===== Given entries =====

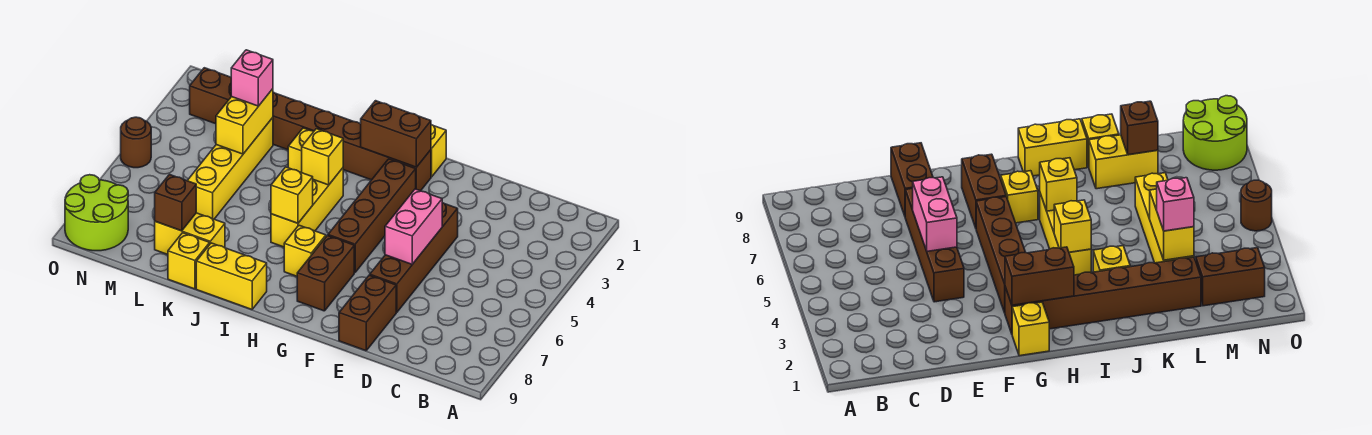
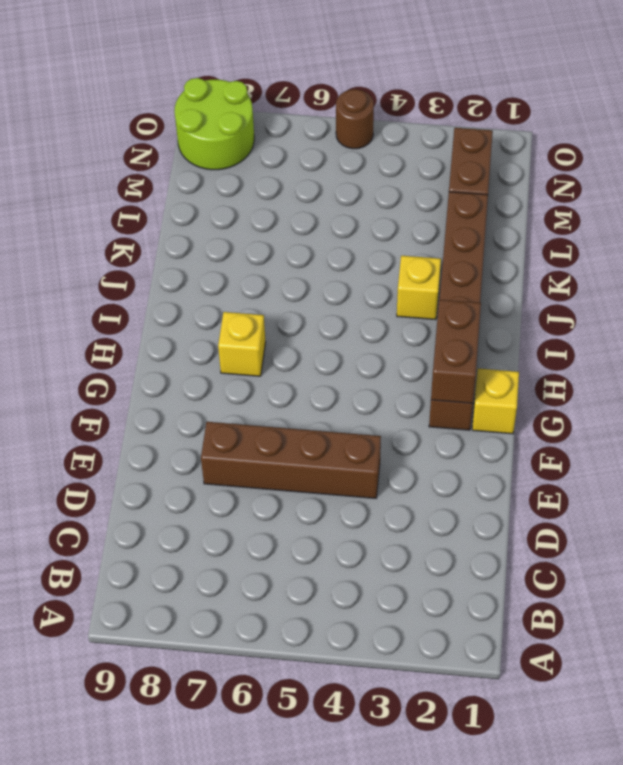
none -> brown 1x2 brick [339,275,396,351]
none -> brown 1x4 brick [328,159,416,273]
none -> brown 1x2 brick [297,236,354,311]

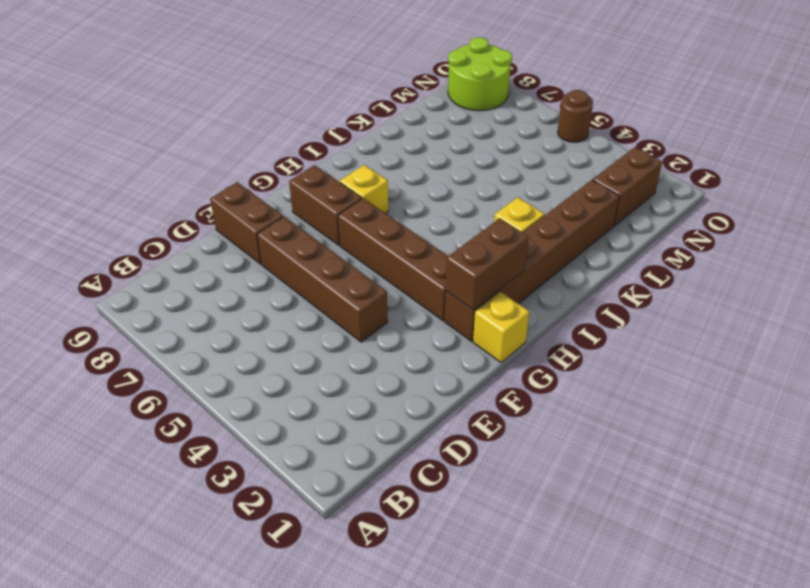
none -> yellow 1x3 brick [271,168,343,247]
none -> yellow 1x2 brick [196,243,267,309]
none -> yellow 1x2 brick [155,213,225,255]

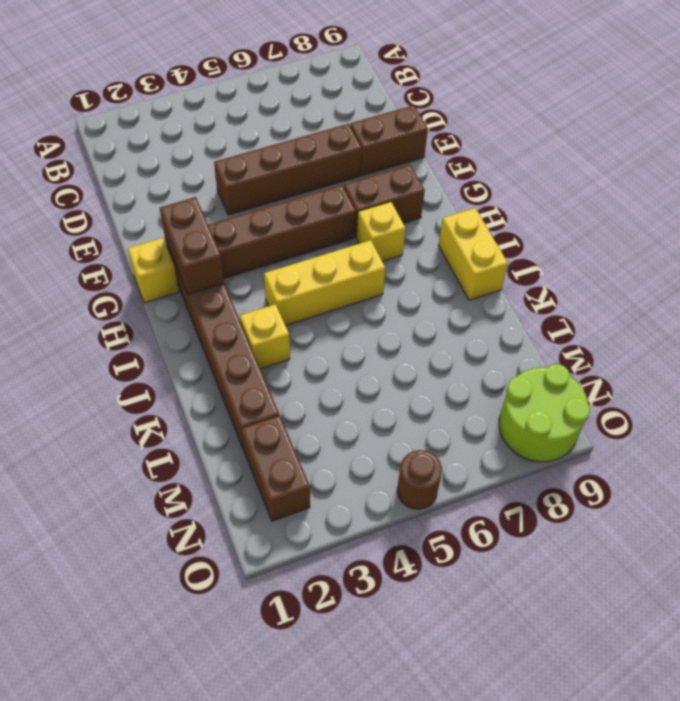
none -> yellow 1x2 brick [155,213,225,255]
none -> yellow 1x1 brick [168,233,210,289]
none -> yellow 1x4 brick [187,118,273,219]

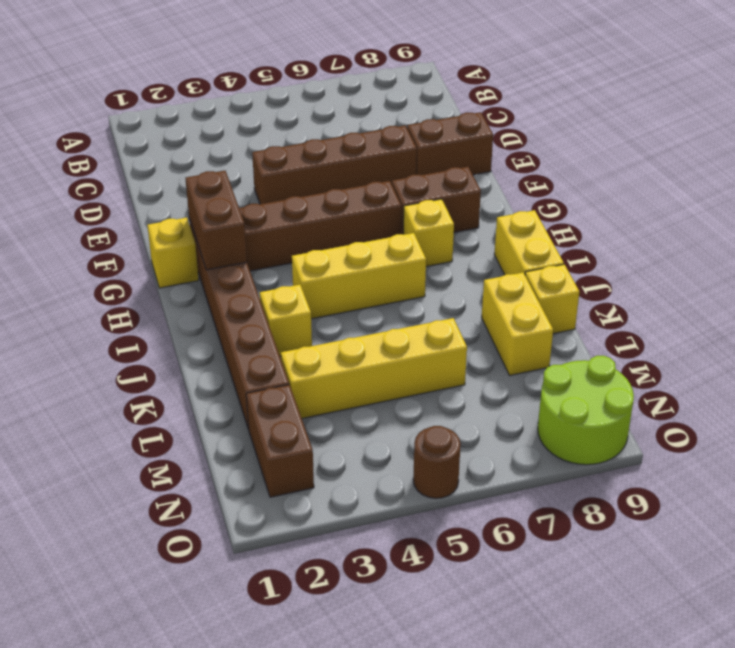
none -> pink 1x2 brick [385,189,442,264]
none -> yellow 1x1 brick [302,129,343,185]
none -> yellow 1x1 brick [271,167,313,223]

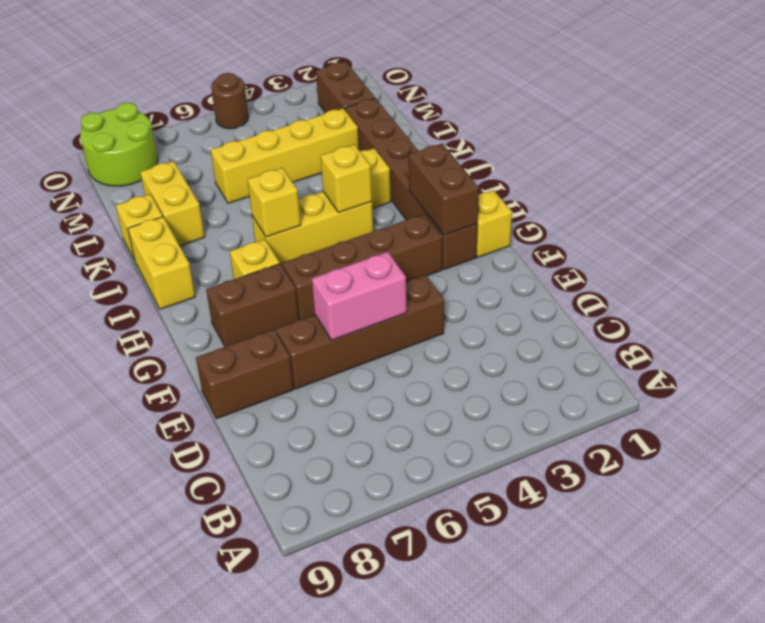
none -> yellow 1x2 brick [216,89,273,154]
none -> brown 1x1 brick [155,175,196,231]
none -> pink 1x1 brick [231,50,273,106]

=====

- _Exercise_
Every line from the first line of the entries above through the line with "none -> yellow 1x1 brick [302,129,343,185]" must be repeated exactly, and pictures must not be.

- _Response below_
none -> brown 1x2 brick [339,275,396,351]
none -> brown 1x4 brick [328,159,416,273]
none -> brown 1x2 brick [297,236,354,311]

none -> yellow 1x3 brick [271,168,343,247]
none -> yellow 1x2 brick [196,243,267,309]
none -> yellow 1x2 brick [155,213,225,255]

none -> yellow 1x2 brick [155,213,225,255]
none -> yellow 1x1 brick [168,233,210,289]
none -> yellow 1x4 brick [187,118,273,219]

none -> pink 1x2 brick [385,189,442,264]
none -> yellow 1x1 brick [302,129,343,185]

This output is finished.